→ WORK TASK
Transcribe exactly the lines that fall between the one holding "The golden free" and the one holding "The blue potted", inclusive, from the entries below.
Segment Start: MATERIAL SUPPLIED
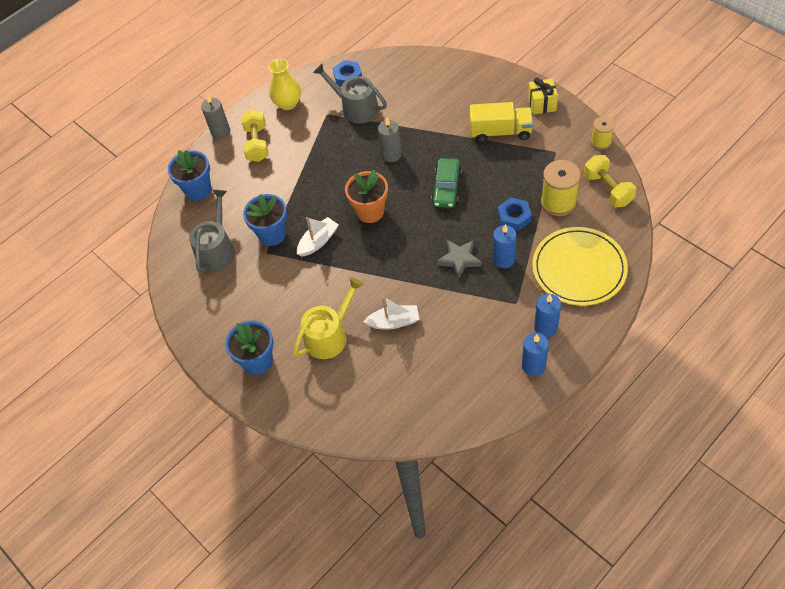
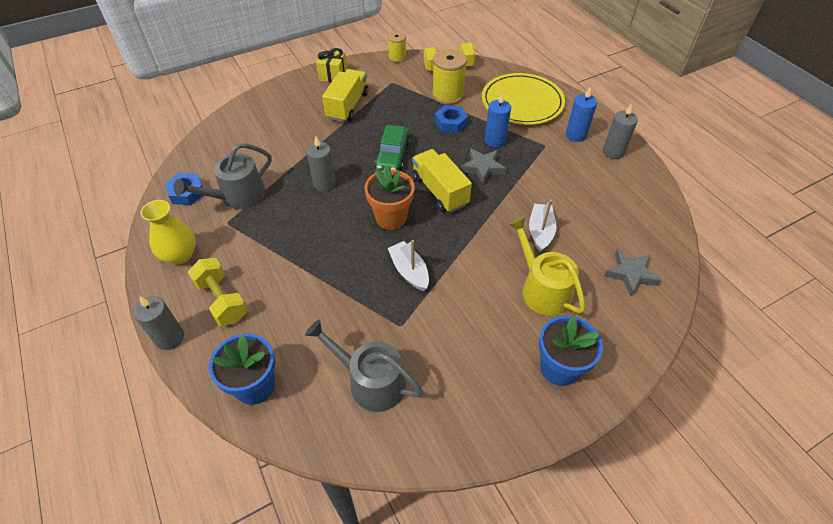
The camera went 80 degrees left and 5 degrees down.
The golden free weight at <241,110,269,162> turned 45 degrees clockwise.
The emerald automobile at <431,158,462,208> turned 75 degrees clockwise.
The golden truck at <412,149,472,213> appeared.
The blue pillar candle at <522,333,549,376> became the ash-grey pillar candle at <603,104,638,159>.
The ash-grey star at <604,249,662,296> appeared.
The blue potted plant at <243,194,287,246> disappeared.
Segment End: MATERIAL SUPPLIED
Segment Start: MATERIAL SUPPLIED
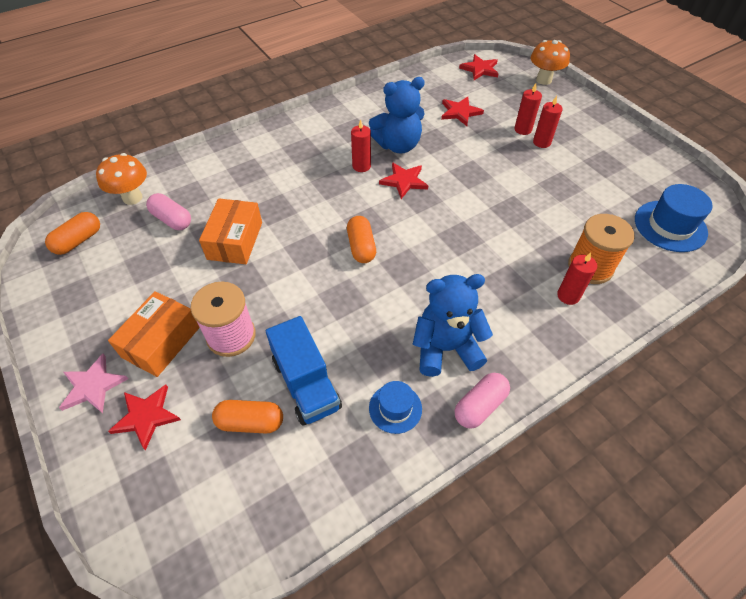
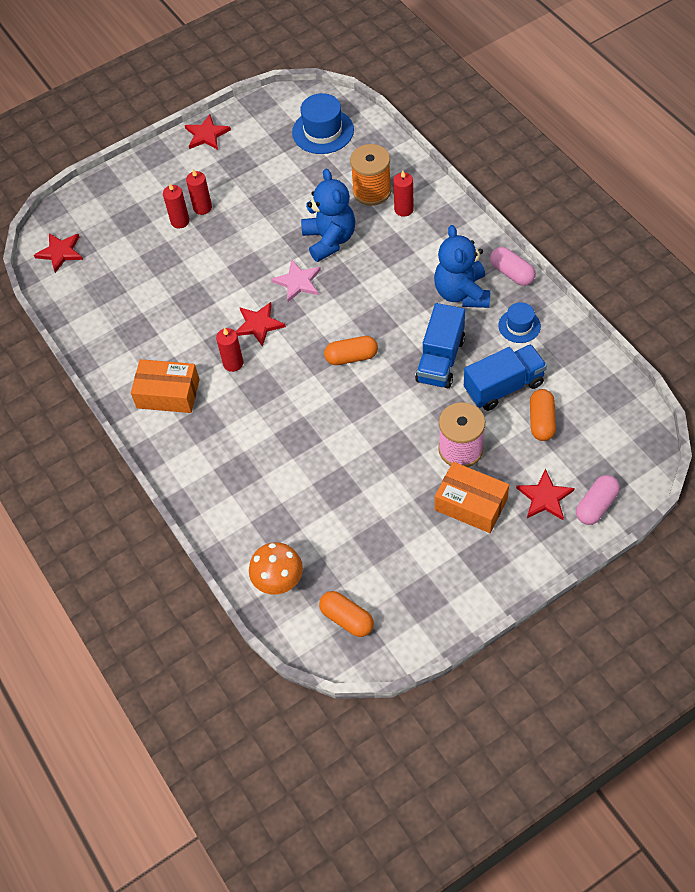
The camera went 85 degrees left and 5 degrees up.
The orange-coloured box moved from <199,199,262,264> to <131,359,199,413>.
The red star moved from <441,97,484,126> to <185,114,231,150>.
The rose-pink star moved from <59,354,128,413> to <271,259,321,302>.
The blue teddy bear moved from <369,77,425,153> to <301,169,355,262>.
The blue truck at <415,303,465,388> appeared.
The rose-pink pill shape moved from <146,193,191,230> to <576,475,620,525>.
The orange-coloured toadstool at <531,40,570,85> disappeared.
Segment End: MATERIAL SUPPLIED
→ RESULT
The golden free weight at <241,110,269,162> turned 45 degrees clockwise.
The emerald automobile at <431,158,462,208> turned 75 degrees clockwise.
The golden truck at <412,149,472,213> appeared.
The blue pillar candle at <522,333,549,376> became the ash-grey pillar candle at <603,104,638,159>.
The ash-grey star at <604,249,662,296> appeared.
The blue potted plant at <243,194,287,246> disappeared.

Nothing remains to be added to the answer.